Task goal:
Search the material below for the string "black" and copy each line where it appears.

□ □ □

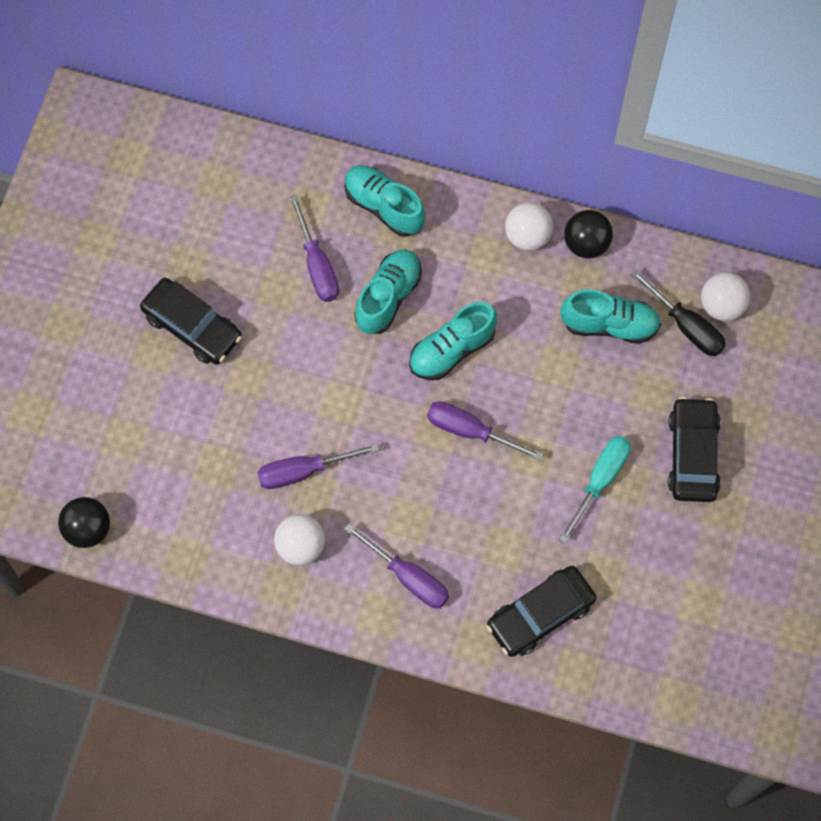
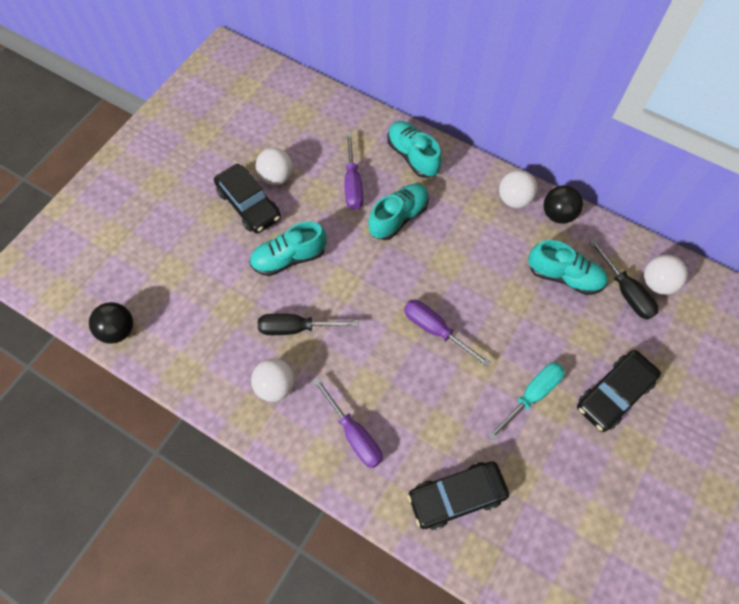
camera: 15 degrees right, 5 degrees down
(215, 280) = (276, 177): none -> white ball
(303, 471) = (296, 328): purple screwdriver -> black screwdriver
(451, 350) = (436, 266): turquoise shoe -> turquoise shoe (289, 258)
(693, 455) = (614, 394): black car -> black car turned 150 degrees counterclockwise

□ □ □

Exercise solution:
(303, 471) = (296, 328): purple screwdriver -> black screwdriver
(693, 455) = (614, 394): black car -> black car turned 150 degrees counterclockwise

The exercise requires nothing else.